(Records from a data source)
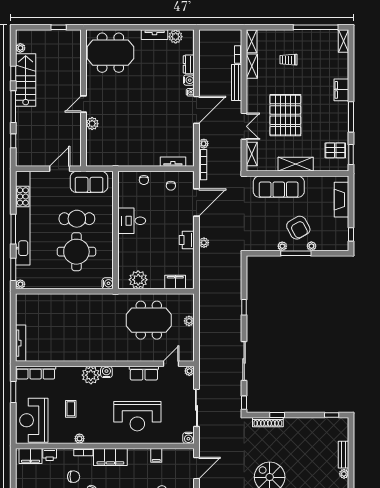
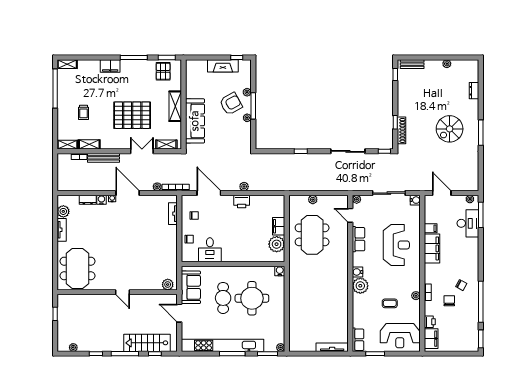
stairs: (26, 80) -> (147, 343), moved
plant: (92, 124) -> (168, 285), moved
fireplace: (342, 200) -> (223, 66), moved
desk: (132, 221) -> (210, 250), moved
filing cabinet: (175, 282) -> (279, 226), moved
row of seats: (36, 373) -> (358, 340), width x0.68
bench: (344, 455) -> (412, 64), moved
filing cabinet: (110, 457) -> (432, 248), moved

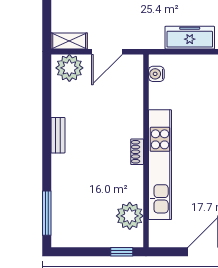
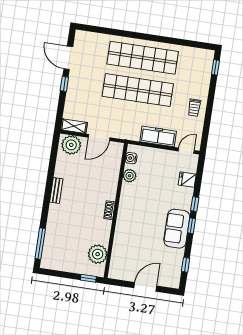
plant: (158, 99) -> (130, 176), added
kitchen unit: (160, 165) -> (124, 222), removed

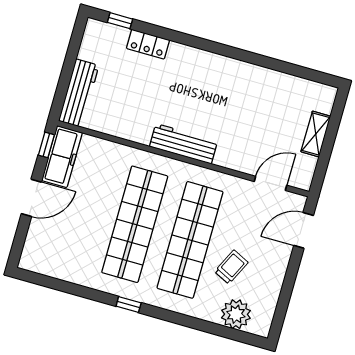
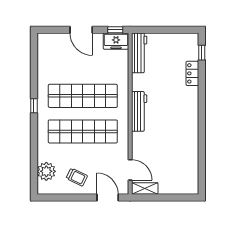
workbench: (79, 93) -> (139, 53), moved, turned -90
shelving: (316, 134) -> (145, 189), moved
freezer: (62, 157) -> (116, 41), width x0.71
trolley: (231, 267) -> (77, 177), moved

EXERCISE REQUIREMENTS |
Your copy should hold the lines from the one with "fireplace: (342, 200) -> (223, 66), moved" up to and including the one with "plant: (158, 99) -> (130, 176), added", exactly as in the data above, and no pictures.

RESPONSE |
fireplace: (342, 200) -> (223, 66), moved
desk: (132, 221) -> (210, 250), moved
filing cabinet: (175, 282) -> (279, 226), moved
row of seats: (36, 373) -> (358, 340), width x0.68
bench: (344, 455) -> (412, 64), moved
filing cabinet: (110, 457) -> (432, 248), moved

plant: (158, 99) -> (130, 176), added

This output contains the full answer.